- _Problem statement_
A single number is needed: how many lines of the data below contain "schottky".

- _Dataset records_
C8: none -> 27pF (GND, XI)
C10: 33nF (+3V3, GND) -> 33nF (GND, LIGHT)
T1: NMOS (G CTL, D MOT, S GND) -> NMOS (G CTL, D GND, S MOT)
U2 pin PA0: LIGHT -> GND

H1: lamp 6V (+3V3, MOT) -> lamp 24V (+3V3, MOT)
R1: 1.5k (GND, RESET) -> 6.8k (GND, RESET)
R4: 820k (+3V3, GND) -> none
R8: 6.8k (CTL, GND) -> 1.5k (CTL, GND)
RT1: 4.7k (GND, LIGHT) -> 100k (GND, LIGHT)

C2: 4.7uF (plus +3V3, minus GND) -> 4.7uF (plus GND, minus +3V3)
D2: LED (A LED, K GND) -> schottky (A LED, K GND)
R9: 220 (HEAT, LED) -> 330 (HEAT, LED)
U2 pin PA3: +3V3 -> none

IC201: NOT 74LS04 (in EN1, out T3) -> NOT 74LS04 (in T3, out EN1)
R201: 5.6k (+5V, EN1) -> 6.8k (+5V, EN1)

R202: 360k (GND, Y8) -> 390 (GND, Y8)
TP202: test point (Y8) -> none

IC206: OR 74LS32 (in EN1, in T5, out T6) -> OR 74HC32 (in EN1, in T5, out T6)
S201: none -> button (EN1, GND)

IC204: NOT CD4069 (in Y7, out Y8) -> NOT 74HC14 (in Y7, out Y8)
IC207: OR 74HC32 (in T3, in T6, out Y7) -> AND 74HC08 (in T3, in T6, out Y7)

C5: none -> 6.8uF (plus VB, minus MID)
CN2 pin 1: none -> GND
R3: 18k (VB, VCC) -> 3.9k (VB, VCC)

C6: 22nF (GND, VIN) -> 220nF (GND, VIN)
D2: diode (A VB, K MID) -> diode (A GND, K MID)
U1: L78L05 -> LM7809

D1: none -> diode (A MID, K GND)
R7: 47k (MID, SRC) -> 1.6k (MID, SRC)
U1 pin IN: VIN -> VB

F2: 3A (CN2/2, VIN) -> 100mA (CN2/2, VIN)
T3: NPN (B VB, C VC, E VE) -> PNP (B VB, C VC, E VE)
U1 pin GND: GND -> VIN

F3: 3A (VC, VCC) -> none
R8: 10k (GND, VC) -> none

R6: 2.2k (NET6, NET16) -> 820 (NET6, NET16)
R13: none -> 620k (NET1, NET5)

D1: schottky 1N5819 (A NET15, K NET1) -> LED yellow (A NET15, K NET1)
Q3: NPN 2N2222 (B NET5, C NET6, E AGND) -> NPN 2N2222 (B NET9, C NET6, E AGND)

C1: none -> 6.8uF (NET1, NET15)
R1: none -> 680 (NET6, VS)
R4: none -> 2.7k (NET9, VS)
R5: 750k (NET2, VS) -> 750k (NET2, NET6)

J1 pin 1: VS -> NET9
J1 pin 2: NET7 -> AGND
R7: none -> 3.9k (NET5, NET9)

- _Written response_
2